(Dataset rows)

•••••

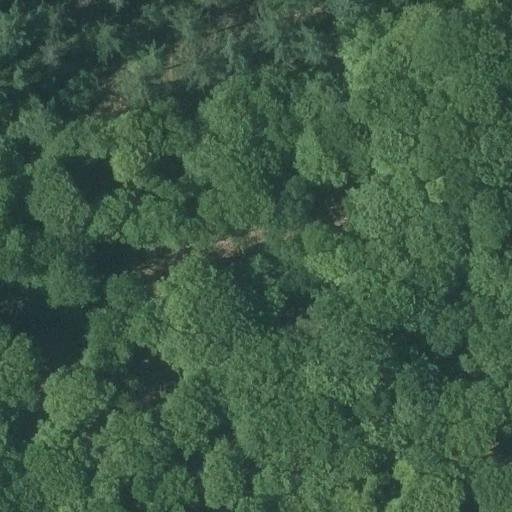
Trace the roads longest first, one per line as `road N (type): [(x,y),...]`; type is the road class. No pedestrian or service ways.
road 1 (track): [(0,184),(508,0)]
road 2 (track): [(171,123),(173,0)]
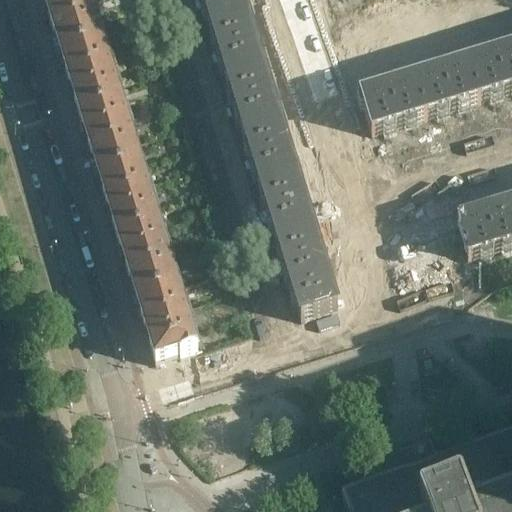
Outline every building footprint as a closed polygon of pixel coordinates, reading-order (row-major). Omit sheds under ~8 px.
[(102,48),(93,18),(87,0),(42,0),(44,4),(43,4),(52,35),(50,36),(53,46),(55,45),(60,61),(102,48)] [(201,0),(293,327),(336,315),(247,0),(201,0)] [(121,110),(112,79),(102,48),(60,61),(65,77),(63,77),(66,87),(68,87),(78,118),(79,118),(80,123),(121,110)] [(370,137),(511,99),(511,53),(358,95),(370,137)] [(140,171),(131,141),(121,110),(80,123),(82,126),(80,127),(90,158),(88,159),(91,169),(93,168),(98,184),(140,171)] [(159,233),(150,202),(140,171),(98,184),(103,199),(100,200),(103,210),(106,209),(115,241),(116,240),(118,245),(159,233)] [(412,276),(511,251),(511,207),(402,234),(412,276)] [(178,294),(168,263),(159,233),(118,245),(119,249),(118,250),(128,281),(125,282),(129,292),(131,291),(136,307),(178,294)] [(197,357),(187,325),(178,294),(136,307),(140,322),(138,323),(141,333),(143,332),(155,369),(175,363),(175,361),(179,360),(179,363),(197,357)] [(511,511),(511,438),(348,498),(346,499),(344,501),(344,504),(344,506),(346,511),(511,511)]
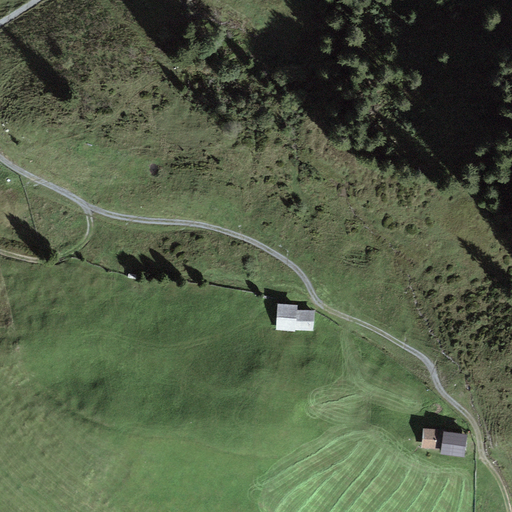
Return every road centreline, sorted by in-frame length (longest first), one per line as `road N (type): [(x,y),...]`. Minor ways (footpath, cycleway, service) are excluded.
road 1 (track): [(508,511),(475,425),(437,390),(429,361),(319,305),(301,272),(250,240),(98,214),(0,155)]
road 2 (track): [(81,202),(89,223),(83,244),(50,259),(0,250)]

•••••

(TASK TO CARRY OUT) Reproduce word for word everything from the beginning of the entries through the line containing "road 2 (track): [(171,123),(173,0)]", that line included. Leave the pictures out of your answer.

(WRITTEN RESPONSE)
Trace the roads longest first, one per line as `road N (type): [(x,y),...]`; type is the road class. No pedestrian or service ways.
road 1 (track): [(0,184),(508,0)]
road 2 (track): [(171,123),(173,0)]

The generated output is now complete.